• **What is expected**:
In your copy of the data, keep every word exact and include no pictures.

[Data excerpts — start]

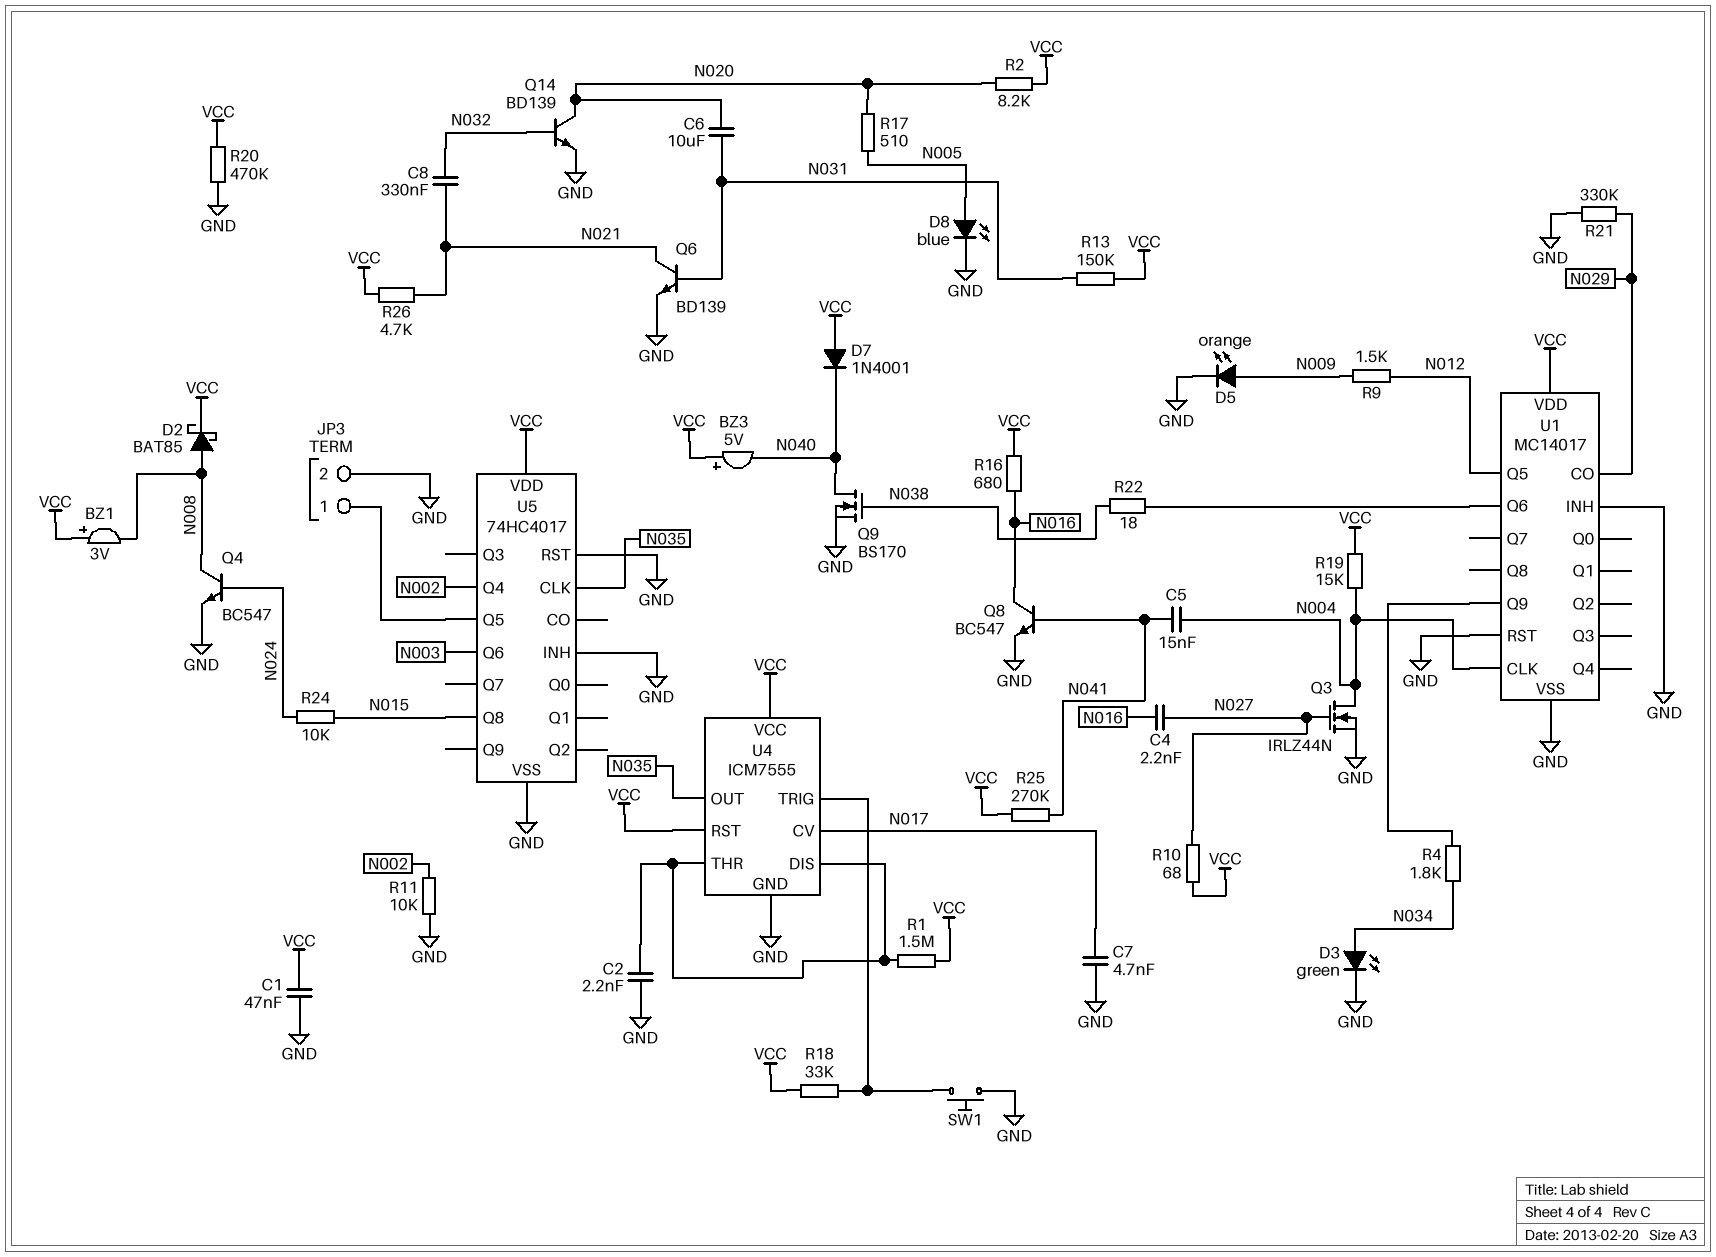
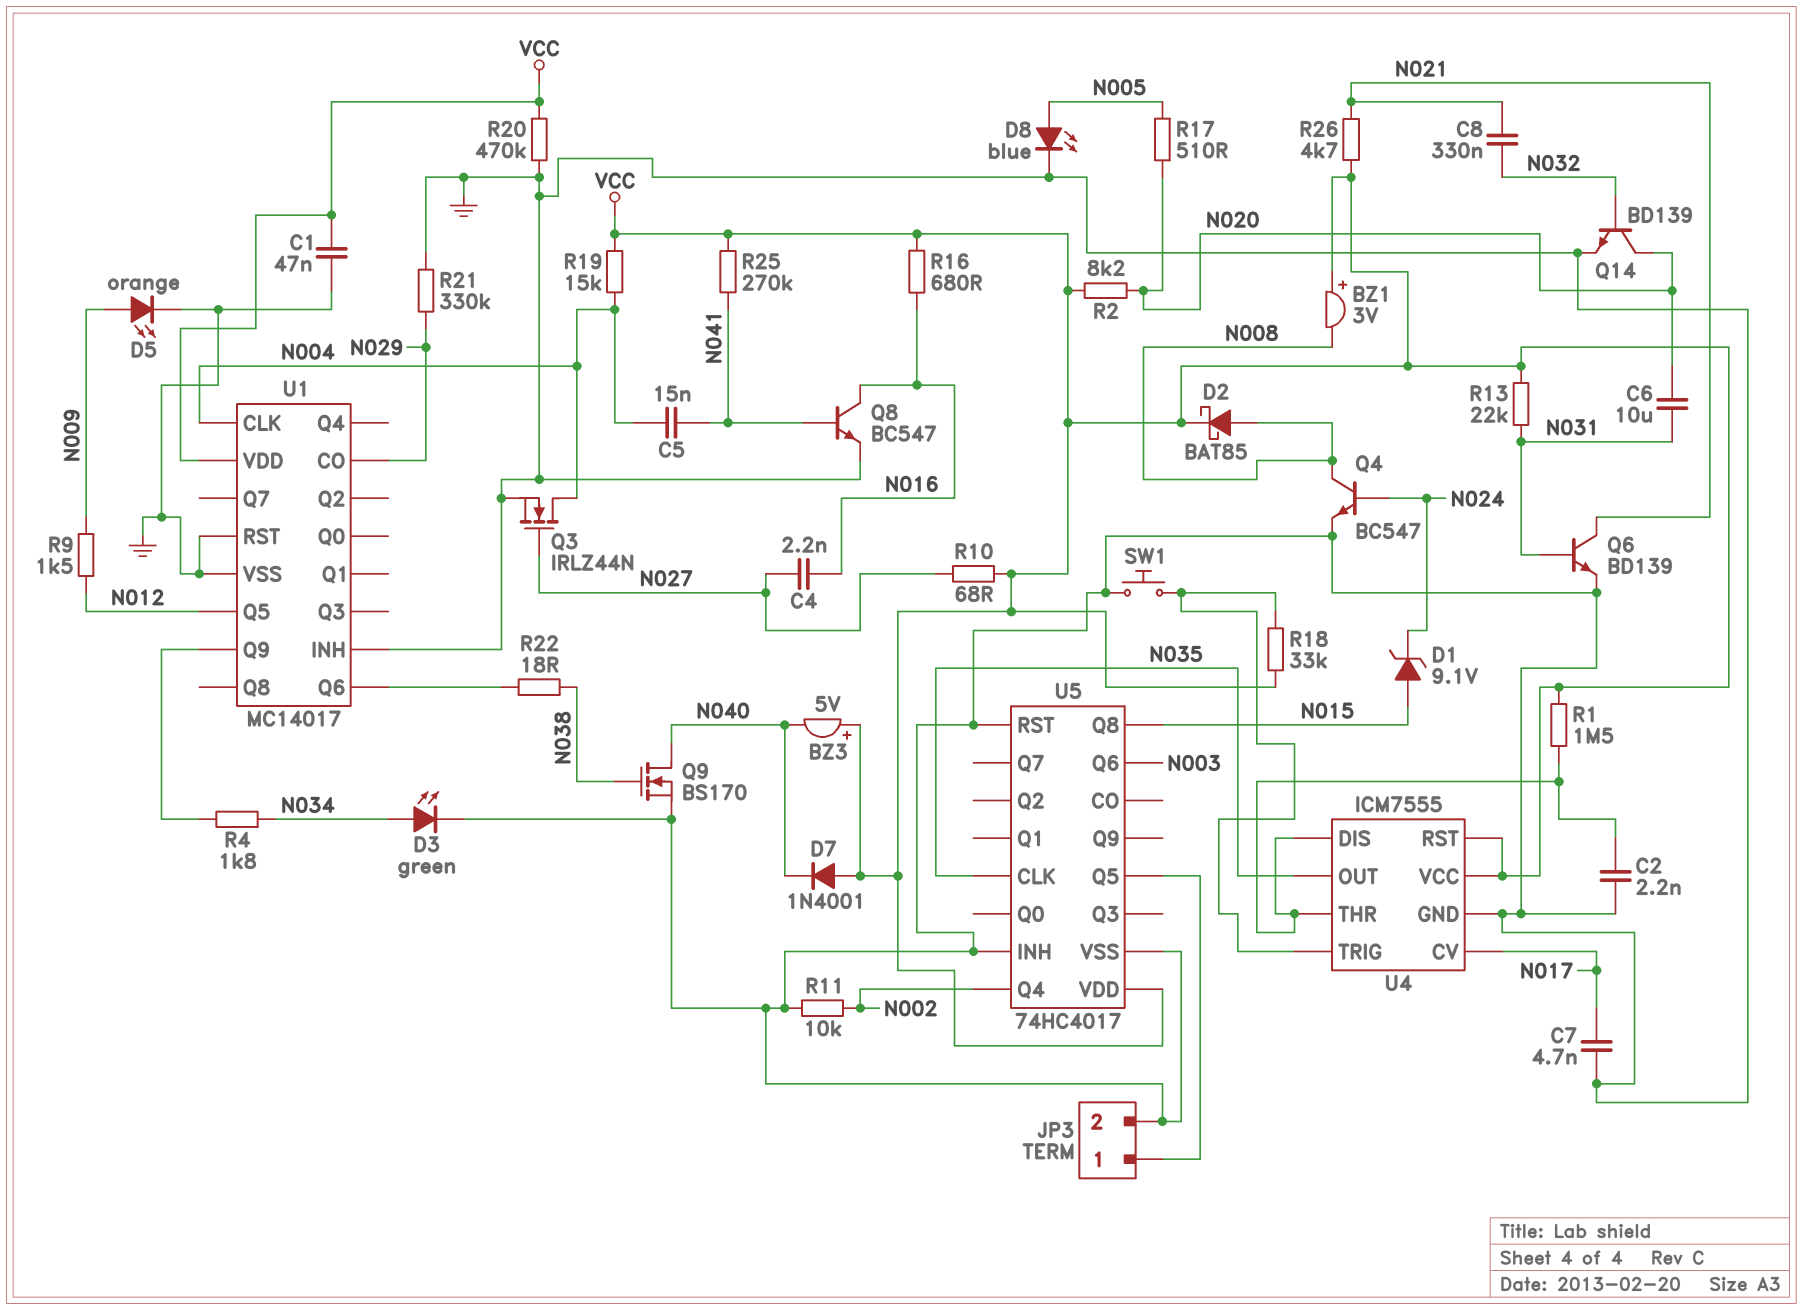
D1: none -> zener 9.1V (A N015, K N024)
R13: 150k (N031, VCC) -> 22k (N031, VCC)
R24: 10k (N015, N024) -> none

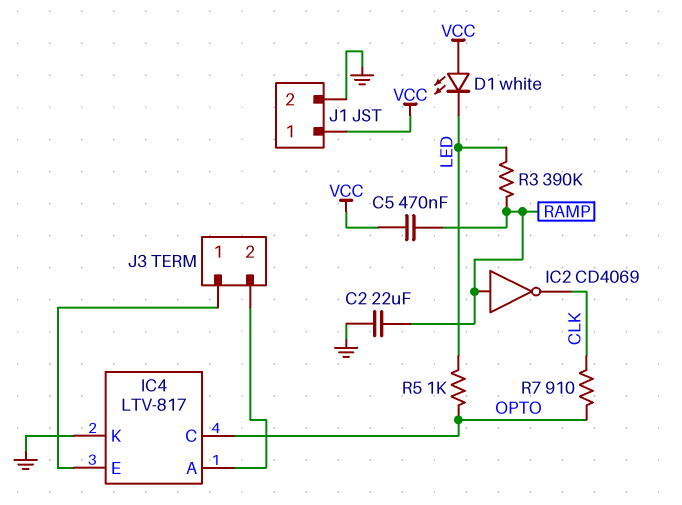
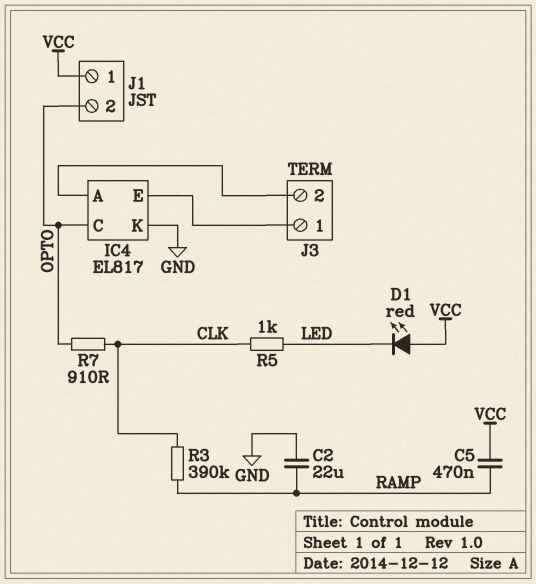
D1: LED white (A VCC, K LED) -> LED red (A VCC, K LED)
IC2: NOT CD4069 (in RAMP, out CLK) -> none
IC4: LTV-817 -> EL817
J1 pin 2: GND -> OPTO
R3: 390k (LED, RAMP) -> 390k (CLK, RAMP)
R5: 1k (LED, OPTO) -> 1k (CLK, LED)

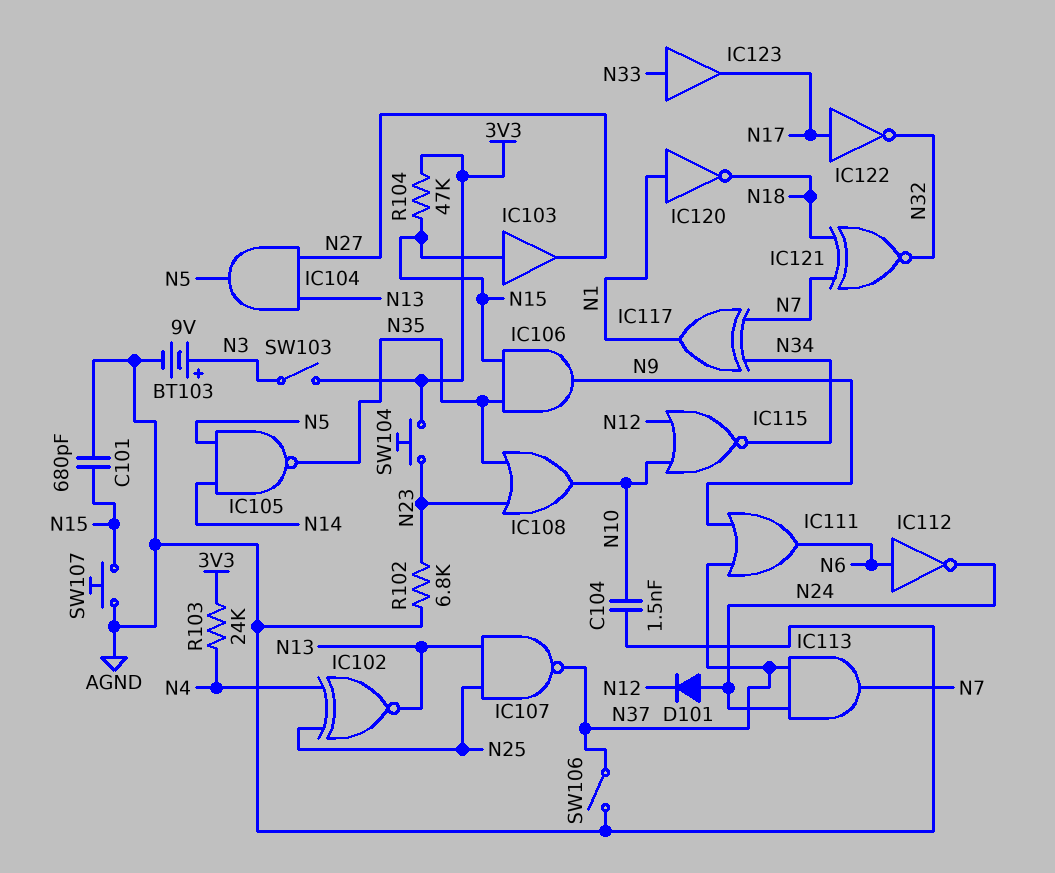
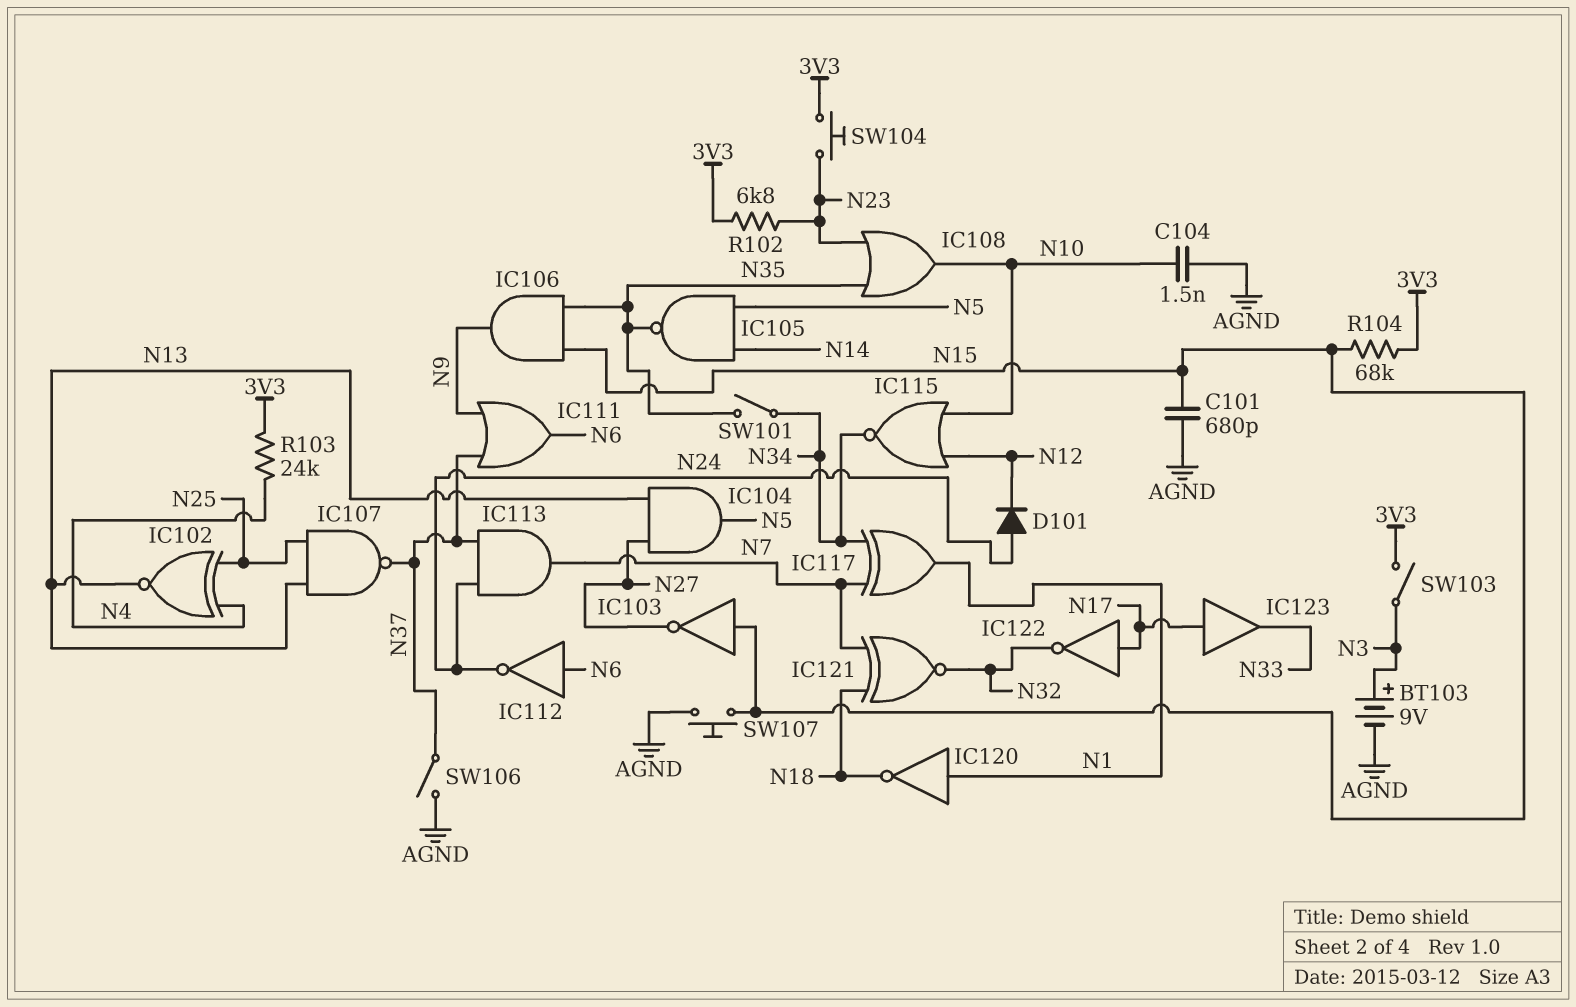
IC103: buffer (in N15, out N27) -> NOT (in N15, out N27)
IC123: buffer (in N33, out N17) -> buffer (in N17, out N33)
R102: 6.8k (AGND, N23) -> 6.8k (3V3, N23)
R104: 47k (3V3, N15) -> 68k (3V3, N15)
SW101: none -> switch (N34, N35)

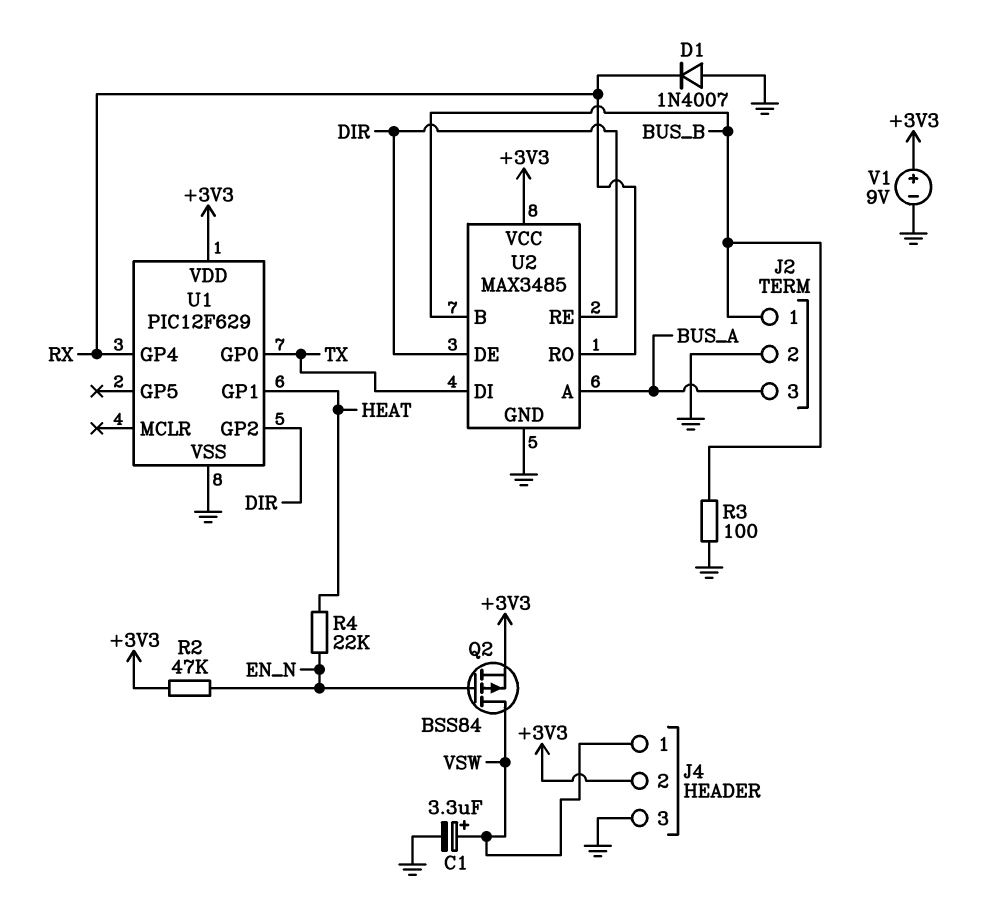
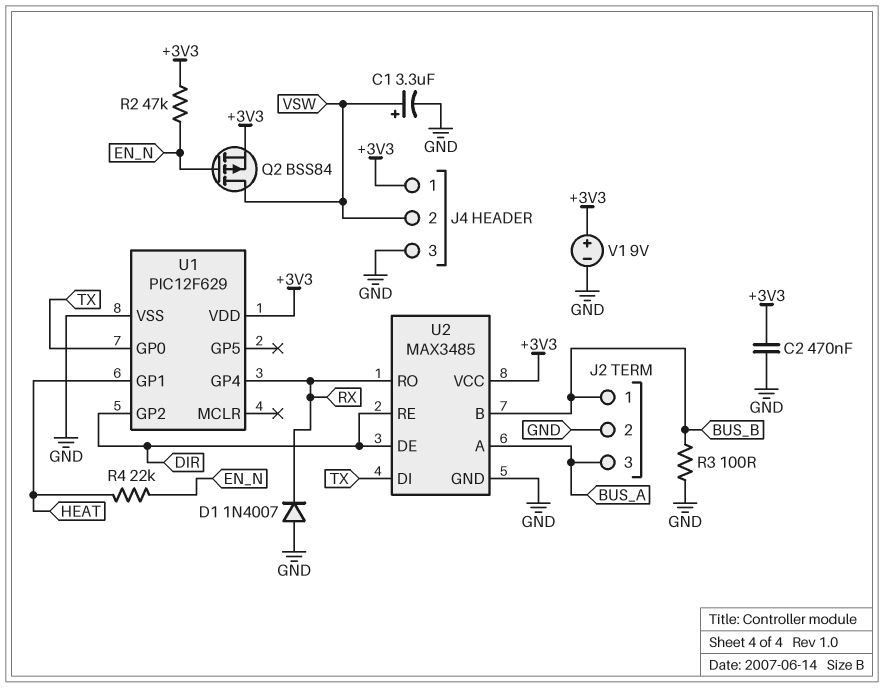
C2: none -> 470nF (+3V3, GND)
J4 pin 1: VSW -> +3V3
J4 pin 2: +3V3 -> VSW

[Data excerpts — finish]

• **Answer to the problem**:
D1: none -> zener 9.1V (A N015, K N024)
R13: 150k (N031, VCC) -> 22k (N031, VCC)
R24: 10k (N015, N024) -> none

D1: LED white (A VCC, K LED) -> LED red (A VCC, K LED)
IC2: NOT CD4069 (in RAMP, out CLK) -> none
IC4: LTV-817 -> EL817
J1 pin 2: GND -> OPTO
R3: 390k (LED, RAMP) -> 390k (CLK, RAMP)
R5: 1k (LED, OPTO) -> 1k (CLK, LED)

IC103: buffer (in N15, out N27) -> NOT (in N15, out N27)
IC123: buffer (in N33, out N17) -> buffer (in N17, out N33)
R102: 6.8k (AGND, N23) -> 6.8k (3V3, N23)
R104: 47k (3V3, N15) -> 68k (3V3, N15)
SW101: none -> switch (N34, N35)

C2: none -> 470nF (+3V3, GND)
J4 pin 1: VSW -> +3V3
J4 pin 2: +3V3 -> VSW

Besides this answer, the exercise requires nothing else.